Would it be possible to copy exactly the lines from the one containing "(477, 216) = (305, 406): orange" to the end of the entries, including both and nothing else?

:::::

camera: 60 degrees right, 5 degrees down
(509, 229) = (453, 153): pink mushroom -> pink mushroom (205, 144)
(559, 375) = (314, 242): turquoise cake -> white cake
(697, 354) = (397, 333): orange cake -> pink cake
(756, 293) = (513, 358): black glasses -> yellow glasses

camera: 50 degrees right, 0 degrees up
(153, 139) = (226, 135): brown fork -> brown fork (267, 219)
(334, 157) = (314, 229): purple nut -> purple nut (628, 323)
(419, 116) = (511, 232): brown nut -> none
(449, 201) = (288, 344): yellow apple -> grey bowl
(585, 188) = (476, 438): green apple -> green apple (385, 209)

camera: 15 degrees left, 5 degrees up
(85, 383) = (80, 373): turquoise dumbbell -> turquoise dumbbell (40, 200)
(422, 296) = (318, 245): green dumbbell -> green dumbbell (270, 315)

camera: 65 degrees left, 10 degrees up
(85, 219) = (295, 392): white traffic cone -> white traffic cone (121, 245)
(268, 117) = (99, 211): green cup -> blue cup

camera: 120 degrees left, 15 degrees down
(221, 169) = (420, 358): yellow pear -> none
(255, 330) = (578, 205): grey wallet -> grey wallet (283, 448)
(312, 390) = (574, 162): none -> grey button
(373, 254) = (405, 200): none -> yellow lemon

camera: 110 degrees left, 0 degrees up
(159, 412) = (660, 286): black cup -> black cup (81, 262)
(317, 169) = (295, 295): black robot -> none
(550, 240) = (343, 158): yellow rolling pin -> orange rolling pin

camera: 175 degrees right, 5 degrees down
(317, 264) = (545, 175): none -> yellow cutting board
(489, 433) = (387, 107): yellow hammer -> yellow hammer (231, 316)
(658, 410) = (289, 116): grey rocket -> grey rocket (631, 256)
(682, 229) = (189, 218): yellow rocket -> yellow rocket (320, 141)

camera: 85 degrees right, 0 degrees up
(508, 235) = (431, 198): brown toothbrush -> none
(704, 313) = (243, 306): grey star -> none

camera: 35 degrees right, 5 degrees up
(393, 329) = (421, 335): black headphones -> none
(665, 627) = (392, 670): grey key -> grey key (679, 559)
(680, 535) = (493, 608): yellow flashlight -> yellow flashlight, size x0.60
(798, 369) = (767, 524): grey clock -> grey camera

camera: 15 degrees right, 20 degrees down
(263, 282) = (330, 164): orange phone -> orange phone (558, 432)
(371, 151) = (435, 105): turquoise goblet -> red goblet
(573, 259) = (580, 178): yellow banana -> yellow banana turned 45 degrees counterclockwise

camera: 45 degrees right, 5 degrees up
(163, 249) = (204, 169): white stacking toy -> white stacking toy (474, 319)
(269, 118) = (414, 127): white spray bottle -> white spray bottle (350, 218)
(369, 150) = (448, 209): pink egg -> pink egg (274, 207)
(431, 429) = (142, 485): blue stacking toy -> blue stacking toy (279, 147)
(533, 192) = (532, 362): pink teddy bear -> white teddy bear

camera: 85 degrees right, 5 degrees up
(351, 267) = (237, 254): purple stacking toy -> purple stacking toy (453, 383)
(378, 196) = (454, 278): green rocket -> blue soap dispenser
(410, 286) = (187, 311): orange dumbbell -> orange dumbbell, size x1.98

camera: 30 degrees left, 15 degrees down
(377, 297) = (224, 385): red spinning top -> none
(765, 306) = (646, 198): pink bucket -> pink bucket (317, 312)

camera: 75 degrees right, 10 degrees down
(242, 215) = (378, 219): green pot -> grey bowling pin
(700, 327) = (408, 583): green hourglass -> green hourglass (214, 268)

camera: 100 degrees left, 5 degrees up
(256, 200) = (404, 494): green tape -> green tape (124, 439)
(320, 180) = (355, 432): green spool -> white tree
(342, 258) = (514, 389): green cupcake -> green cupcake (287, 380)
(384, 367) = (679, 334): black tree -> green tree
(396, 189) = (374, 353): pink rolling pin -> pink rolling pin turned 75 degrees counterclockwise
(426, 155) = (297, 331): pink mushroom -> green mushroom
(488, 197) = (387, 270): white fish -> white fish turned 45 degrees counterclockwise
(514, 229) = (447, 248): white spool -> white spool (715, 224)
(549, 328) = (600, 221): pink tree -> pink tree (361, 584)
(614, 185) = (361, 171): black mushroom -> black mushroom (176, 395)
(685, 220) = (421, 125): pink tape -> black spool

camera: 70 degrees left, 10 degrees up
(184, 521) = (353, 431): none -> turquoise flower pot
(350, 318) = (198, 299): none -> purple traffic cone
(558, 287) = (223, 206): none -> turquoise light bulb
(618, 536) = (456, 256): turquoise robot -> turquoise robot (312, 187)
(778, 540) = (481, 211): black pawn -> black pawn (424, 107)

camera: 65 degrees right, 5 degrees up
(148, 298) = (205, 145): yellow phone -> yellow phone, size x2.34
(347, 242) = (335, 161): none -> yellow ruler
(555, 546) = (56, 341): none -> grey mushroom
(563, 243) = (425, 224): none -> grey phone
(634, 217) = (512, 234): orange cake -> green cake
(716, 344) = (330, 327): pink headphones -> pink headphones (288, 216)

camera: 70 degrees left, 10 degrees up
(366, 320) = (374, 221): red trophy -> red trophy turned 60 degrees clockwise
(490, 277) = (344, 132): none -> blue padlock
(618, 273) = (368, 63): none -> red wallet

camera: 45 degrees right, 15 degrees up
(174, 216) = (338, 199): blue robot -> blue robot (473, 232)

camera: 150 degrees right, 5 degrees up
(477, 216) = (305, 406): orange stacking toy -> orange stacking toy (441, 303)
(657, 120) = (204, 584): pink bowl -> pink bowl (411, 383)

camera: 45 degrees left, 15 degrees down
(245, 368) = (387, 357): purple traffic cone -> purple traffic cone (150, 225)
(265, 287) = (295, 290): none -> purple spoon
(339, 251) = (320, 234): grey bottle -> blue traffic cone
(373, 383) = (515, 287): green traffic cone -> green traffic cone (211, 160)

:::::

■ Output ■
(477, 216) = (305, 406): orange stacking toy -> orange stacking toy (441, 303)
(657, 120) = (204, 584): pink bowl -> pink bowl (411, 383)

camera: 45 degrees left, 15 degrees down
(245, 368) = (387, 357): purple traffic cone -> purple traffic cone (150, 225)
(265, 287) = (295, 290): none -> purple spoon
(339, 251) = (320, 234): grey bottle -> blue traffic cone
(373, 383) = (515, 287): green traffic cone -> green traffic cone (211, 160)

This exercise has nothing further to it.